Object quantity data
----------------
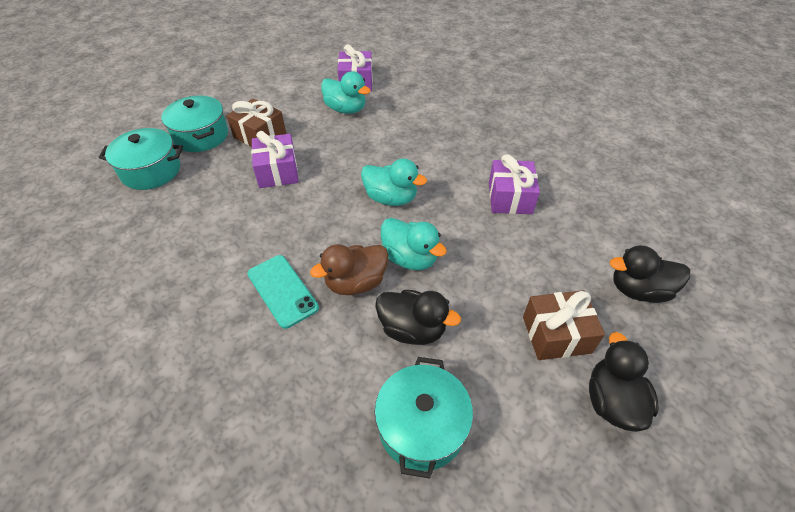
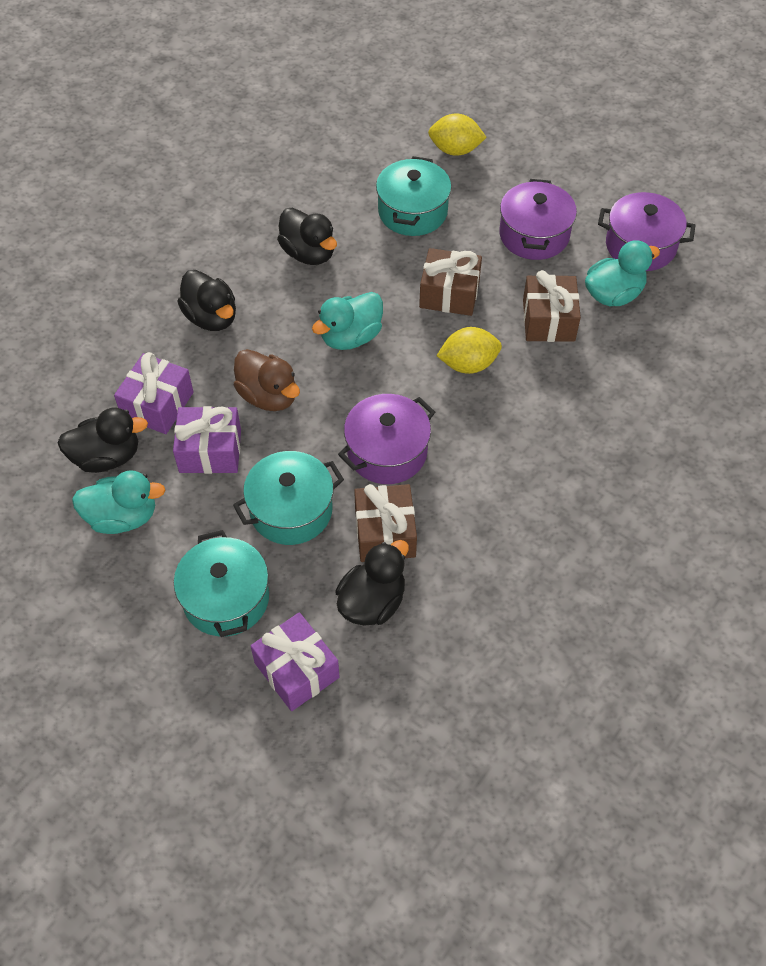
black duck: 3 -> 4
brown gift: 2 -> 3
purple pot: 0 -> 3
turquoise phone: 1 -> 0
yellow lemon: 0 -> 2

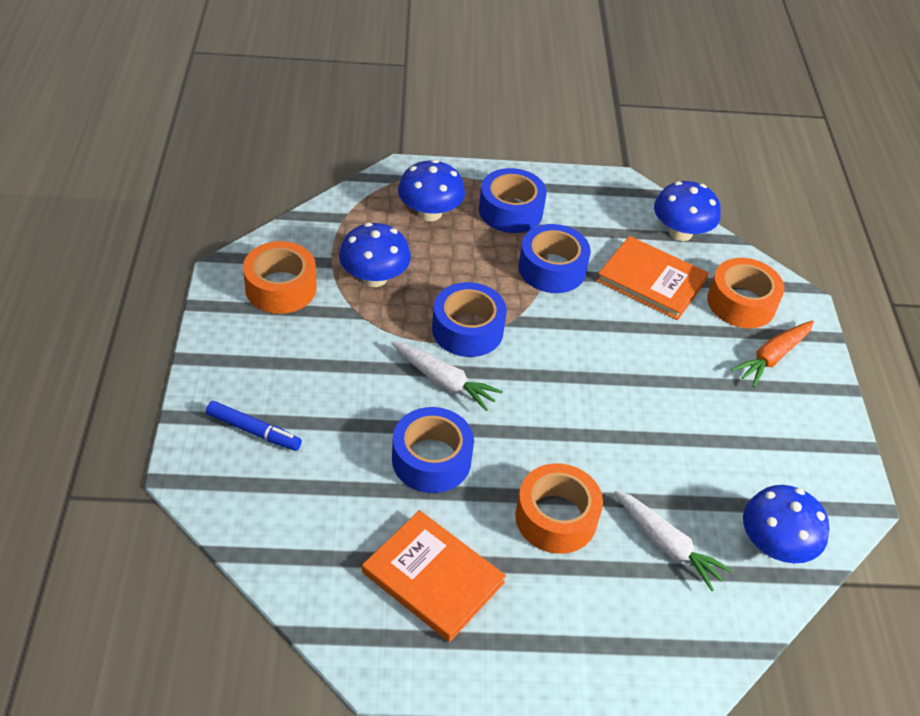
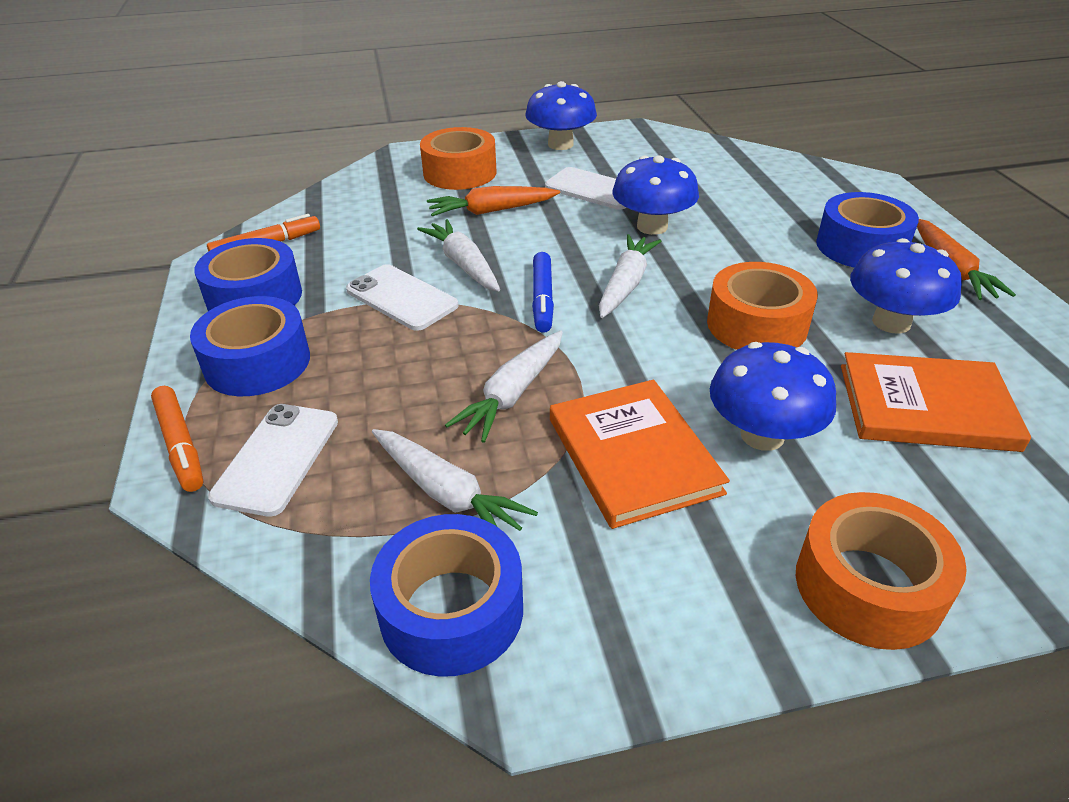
orange carrot: 1 -> 2
orange marker: 0 -> 2
white carrot: 2 -> 4
white phone: 0 -> 3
----------------
Write out, word for word, the lines from the one containing "orange carrot: 1 -> 2" through the end of the records, with no other lines.

orange carrot: 1 -> 2
orange marker: 0 -> 2
white carrot: 2 -> 4
white phone: 0 -> 3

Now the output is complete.